TO DO
Each line that includes "blood" counts once; give the total and nothing besides.

Outline records
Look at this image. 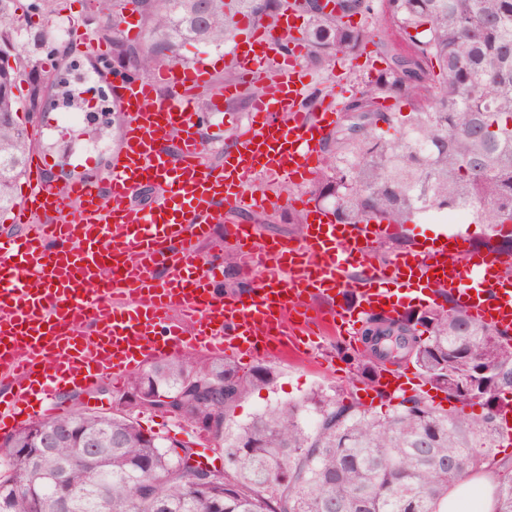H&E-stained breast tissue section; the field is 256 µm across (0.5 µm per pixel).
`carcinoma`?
Wrapping results in <instances>:
<instances>
[{
	"label": "carcinoma",
	"instance_id": "1",
	"mask_svg": "<svg viewBox=\"0 0 512 512\" xmlns=\"http://www.w3.org/2000/svg\"><path fill=\"white\" fill-rule=\"evenodd\" d=\"M280 0H95L112 38L113 71L145 74L180 61L197 42L221 46L236 16H275ZM16 0H0V212L16 205L14 186L37 141L16 114L37 126L56 95L59 45L45 30L37 41L46 61L18 41ZM146 34L132 47L121 29L128 6ZM384 23L399 27L412 48L393 45L390 63L352 97L323 146L310 195L331 204L339 224L401 226L418 214L471 212L491 240L512 224V0H382ZM307 19L302 43L319 68L355 52L367 37L344 18L370 10L368 0H294ZM27 84L24 96L17 95ZM401 97L402 116L381 101ZM236 253L224 250L225 287L238 292ZM444 303L398 318L369 314L355 358L358 381L373 387L392 350L413 363L449 408L421 395L380 393L379 413L351 388L318 389L295 404L274 405L239 424L234 413L254 389L273 386L276 369L240 372L222 357L156 361L128 380L169 398L155 406L186 418L213 420L209 436L224 456V480H192L179 472V440L146 434L136 415L73 406L0 439V512H61L53 482L66 472L69 512H443L460 478L497 475L493 512H512V459H496L512 413V330L473 318L439 291ZM479 405L480 415L464 413ZM312 416L308 426L306 416ZM37 426L58 431L54 451L34 460ZM92 442L99 470L78 458Z\"/></svg>",
	"mask_w": 512,
	"mask_h": 512
}]
</instances>
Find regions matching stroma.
Wrapping results in <instances>:
<instances>
[{"mask_svg": "<svg viewBox=\"0 0 512 512\" xmlns=\"http://www.w3.org/2000/svg\"><path fill=\"white\" fill-rule=\"evenodd\" d=\"M381 16L382 7L378 4L367 13L351 16L349 22L352 26L368 31V41L351 56L326 63L319 69L303 68L302 80L308 88L321 89L324 95L333 97L341 105L365 83L375 79L386 67L384 44L396 39L395 33L382 23ZM232 52L233 47L229 44L214 47L192 43L181 49L180 57L186 64H193L203 56L216 64L209 84L198 92L199 100L210 101L225 82L237 77L238 71L231 62ZM258 89V84H251L246 95L225 104L223 111L215 113L212 127L204 132L210 163H221L235 128L249 123V96ZM81 132V126L69 120L64 106L54 104L47 107L37 127L38 152L47 178L65 183L74 177L79 167L104 171L115 150L111 129H103L101 149L97 152L81 150ZM311 185L308 179L287 182L268 175L261 176L259 186L270 195V203L265 210L269 221L255 226L256 241H294L300 238L297 223L305 219L306 213L297 201L309 198ZM443 234L463 235L471 248L476 249L480 246L484 228L472 221L452 224L444 218L433 220L422 216L416 222L407 224L404 235L394 241L391 254L396 257L413 253L420 249L425 240ZM299 341L310 349V357L268 356L267 364L274 366L278 373L276 381L273 386L254 390L240 402L235 411L237 421H248L275 404L301 401L317 389L348 386L353 377L352 359L365 350L358 332L353 329H341L332 334L319 330L312 335L300 336Z\"/></svg>", "mask_w": 512, "mask_h": 512, "instance_id": "1", "label": "stroma"}]
</instances>
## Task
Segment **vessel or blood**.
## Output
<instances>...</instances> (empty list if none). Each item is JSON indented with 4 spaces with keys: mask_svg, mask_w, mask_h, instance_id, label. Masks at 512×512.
I'll list each match as a JSON object with an SVG mask.
<instances>
[{
    "mask_svg": "<svg viewBox=\"0 0 512 512\" xmlns=\"http://www.w3.org/2000/svg\"><path fill=\"white\" fill-rule=\"evenodd\" d=\"M280 22L251 28L234 51L237 80L225 83L206 111L197 91L209 82L205 61L172 66L153 77L117 74L95 46L108 91L126 115L124 141L105 173L87 172L57 186L31 162L12 221L20 234L0 235V430L7 432L54 411L66 388L90 391L99 380L122 379L146 360L195 350L210 355L261 357L293 347L310 326H350L367 314L397 308L386 288L403 279L423 305L438 289L479 321L512 327V256L486 252L460 262L447 241L370 266L364 283L348 279L369 243L359 228L311 213L298 242L257 244L250 226L228 227L251 282L226 297L214 286L224 263L197 256L198 243L225 211L266 208L258 174L303 178L320 161V147L339 118L335 104L311 111L300 75L302 46L284 52ZM261 80L250 99L254 119L238 129L224 163H207L203 127L211 113ZM151 187L154 202L137 209V190ZM353 293L351 305L340 296ZM328 311L313 322L302 313L316 301ZM413 371L385 372L358 398L408 391Z\"/></svg>",
    "mask_w": 512,
    "mask_h": 512,
    "instance_id": "vessel-or-blood-1",
    "label": "vessel or blood"
}]
</instances>
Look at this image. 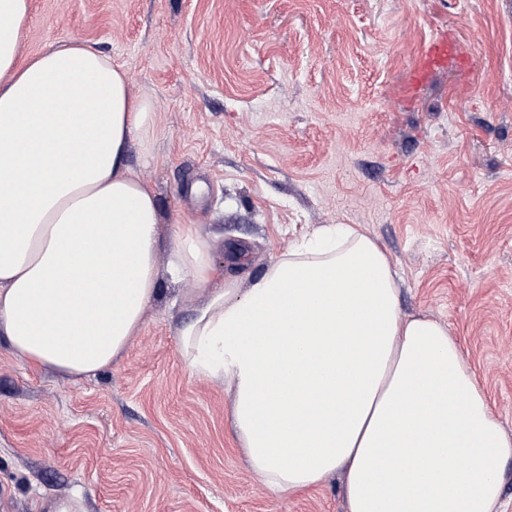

OUTPUT BELOW
3